TRY IT:
In duplicating the lines below, keep every word unchanged and drop the pictures.

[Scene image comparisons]
++++++
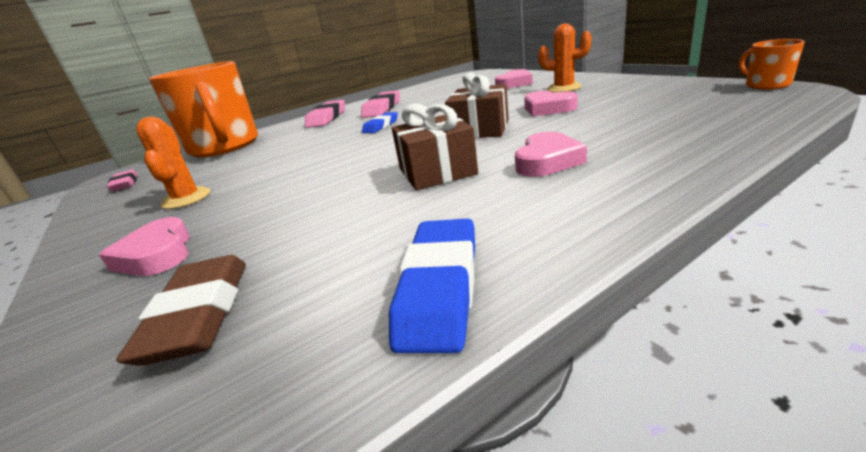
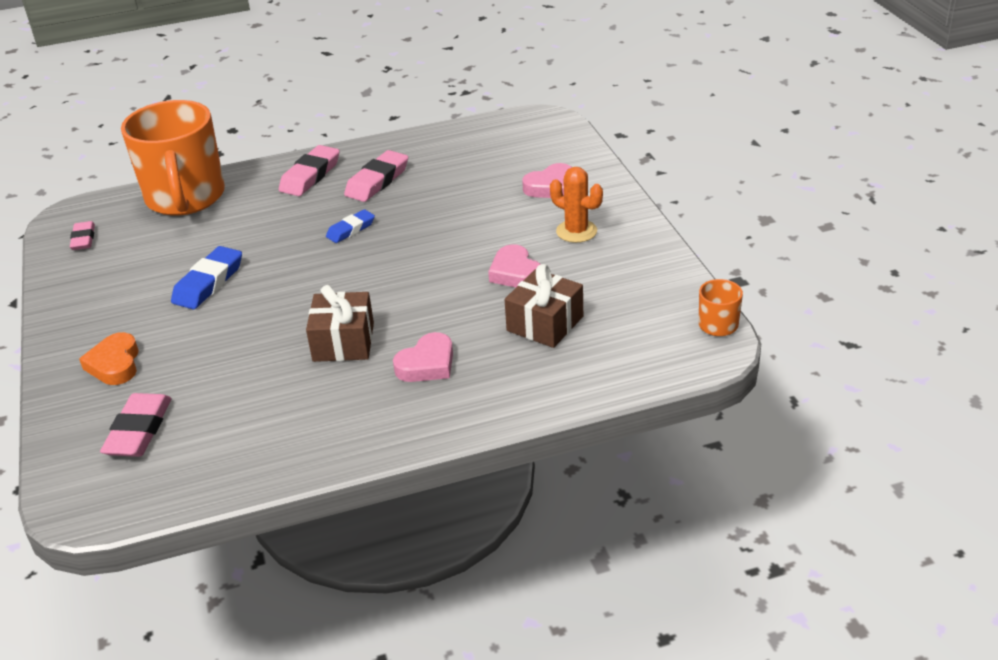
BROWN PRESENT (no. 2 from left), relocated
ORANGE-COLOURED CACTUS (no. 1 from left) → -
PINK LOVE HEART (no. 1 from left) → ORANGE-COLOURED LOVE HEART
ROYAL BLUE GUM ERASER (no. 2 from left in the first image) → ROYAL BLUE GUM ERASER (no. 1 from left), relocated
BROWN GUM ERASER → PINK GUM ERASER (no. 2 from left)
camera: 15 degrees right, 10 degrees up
++++++
REPLY:
BROWN PRESENT (no. 2 from left), relocated
ORANGE-COLOURED CACTUS (no. 1 from left) → -
PINK LOVE HEART (no. 1 from left) → ORANGE-COLOURED LOVE HEART
ROYAL BLUE GUM ERASER (no. 2 from left in the first image) → ROYAL BLUE GUM ERASER (no. 1 from left), relocated
BROWN GUM ERASER → PINK GUM ERASER (no. 2 from left)
camera: 15 degrees right, 10 degrees up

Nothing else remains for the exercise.